[[ Extracted entries, beginning ]]
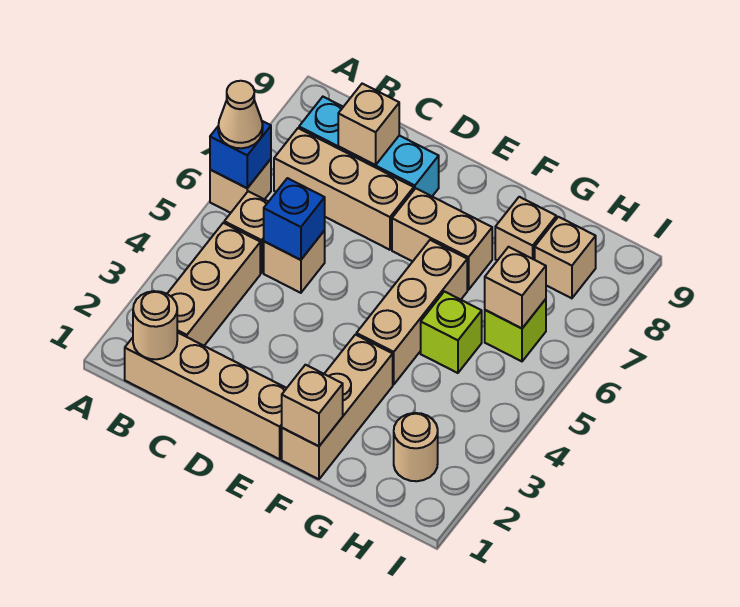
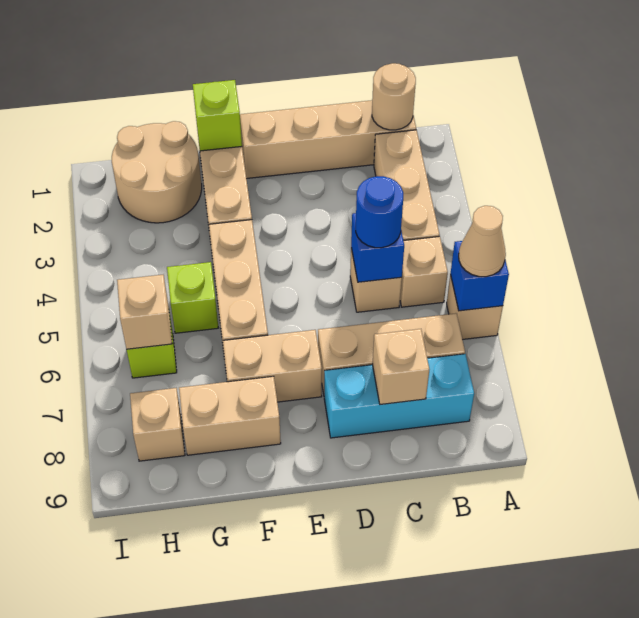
none -> blue round brick C5 level 3
tan brick F1 level 2 -> lime brick F1 level 2
tan brick G8 level 1 -> tan brick F8:G8 level 1
tan round brick H2 level 1 -> tan round brick G1:H2 level 1

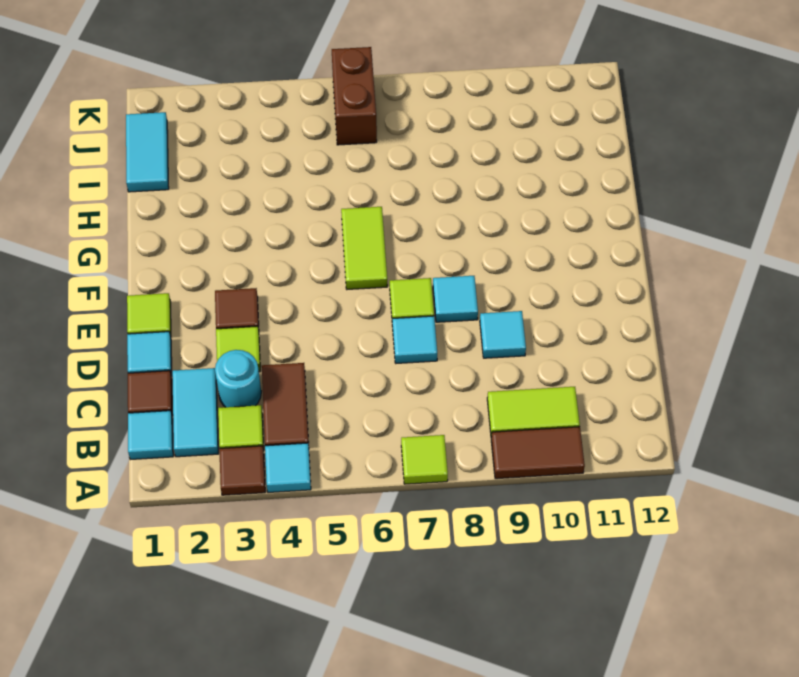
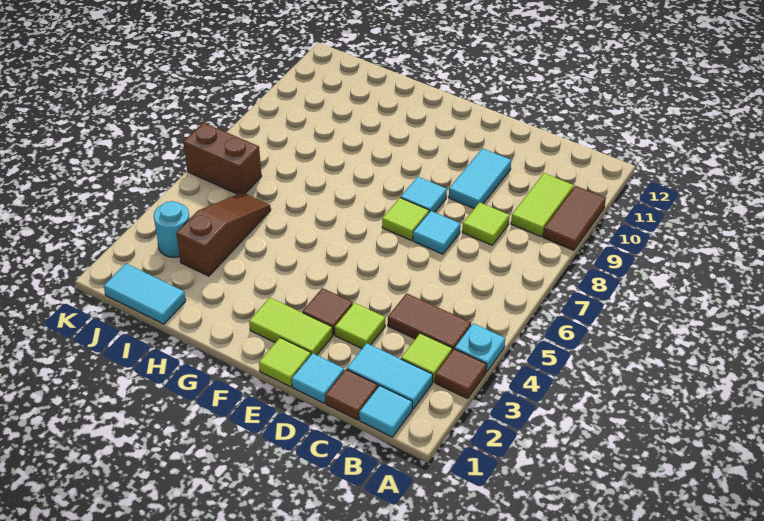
cyan tile A4 level 1 -> cyan plate A4 level 1
lime tile A7 level 1 -> lime tile C8 level 1
cyan round brick C3 level 1 -> cyan round brick J3 level 1
cyan tile D9 level 1 -> cyan tile D9:D10 level 1
lime tile F6:G6 level 1 -> lime tile E2:F2 level 1
none -> brown slope I3:I5 level 1 top 3

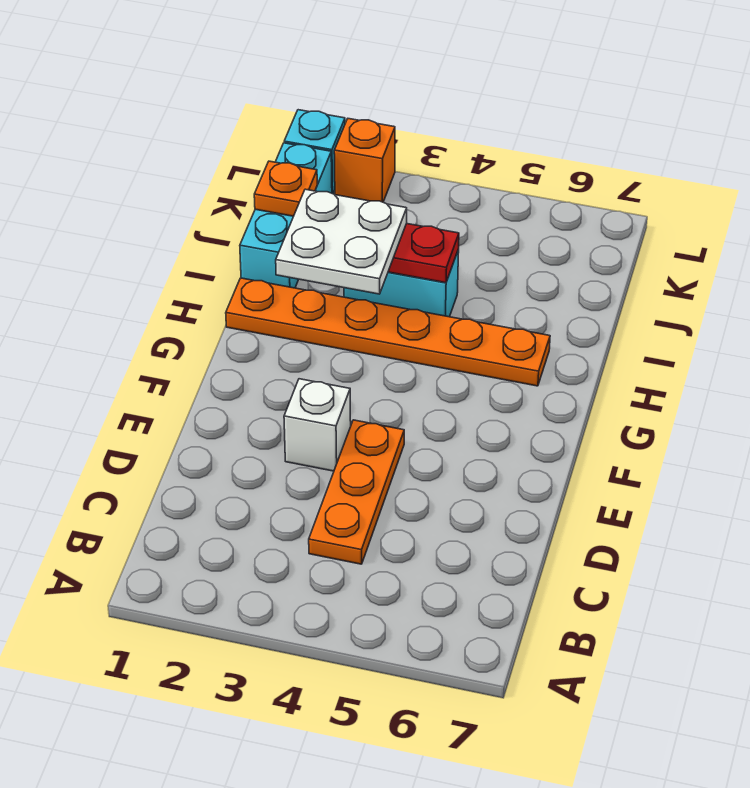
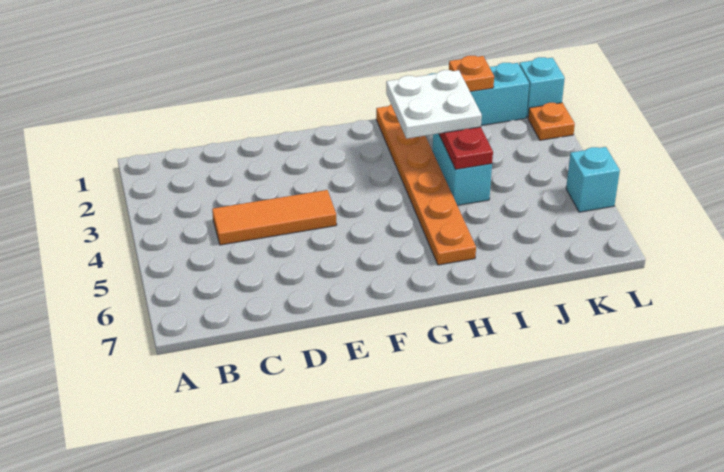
orange plate C4:E4 level 1 -> orange tile C4:E4 level 1
white brick E3 level 1 -> none
orange brick L2 level 1 -> orange plate L2 level 1
none -> cyan brick L5 level 1

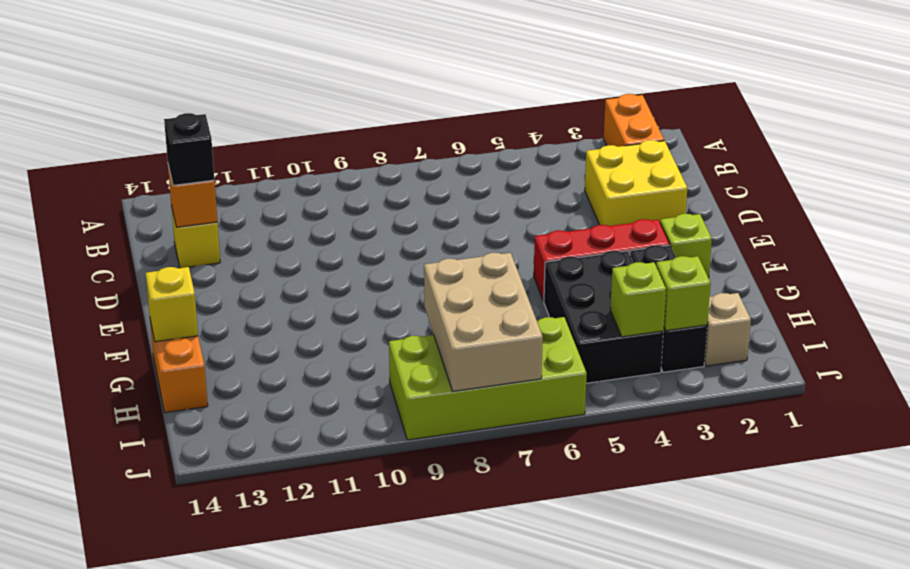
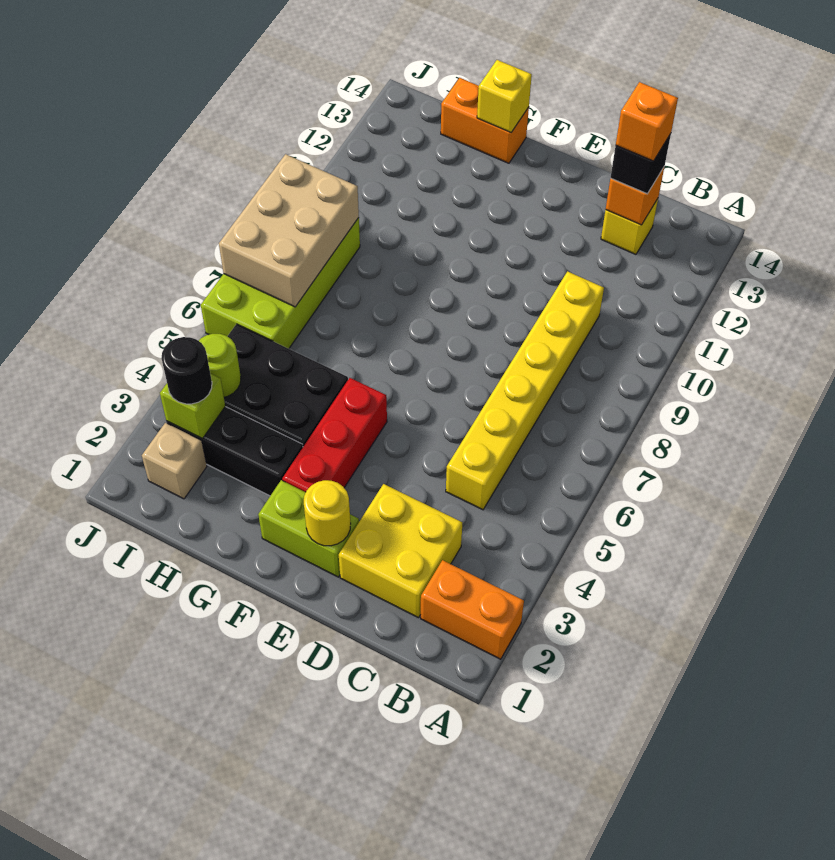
none -> yellow brick C5:C10 level 1
none -> orange brick C13 level 4
none -> yellow round brick E2 level 2
lime brick F2 level 1 -> lime brick E2:F2 level 1
tan brick H7:J8 level 2 -> tan brick I7:J9 level 2
none -> black round brick I3 level 3
lime brick I4 level 2 -> lime round brick I4 level 2

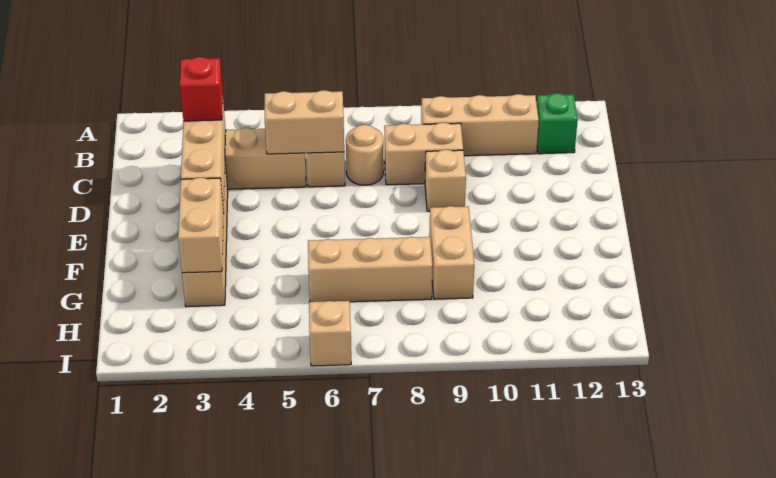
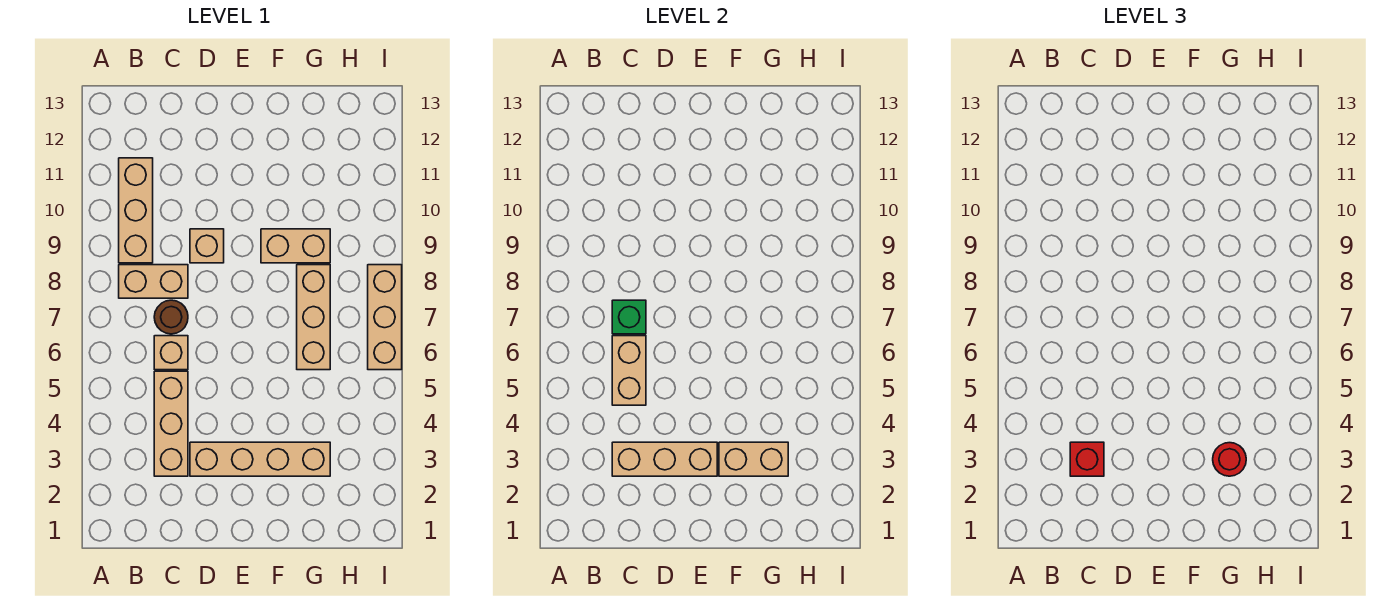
green brick B12 level 1 -> green brick C7 level 2
tan round brick C7 level 1 -> brown round brick C7 level 1
tan brick C8:C9 level 1 -> tan brick B8:C8 level 1
none -> red round brick G3 level 3
tan brick I6 level 1 -> tan brick I6:I8 level 1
[[ Extracted entries, end ]]
* Exercise requirements
Copy each line above containing the string "plate".

* Completed task
cyan tile A4 level 1 -> cyan plate A4 level 1
orange plate C4:E4 level 1 -> orange tile C4:E4 level 1
orange brick L2 level 1 -> orange plate L2 level 1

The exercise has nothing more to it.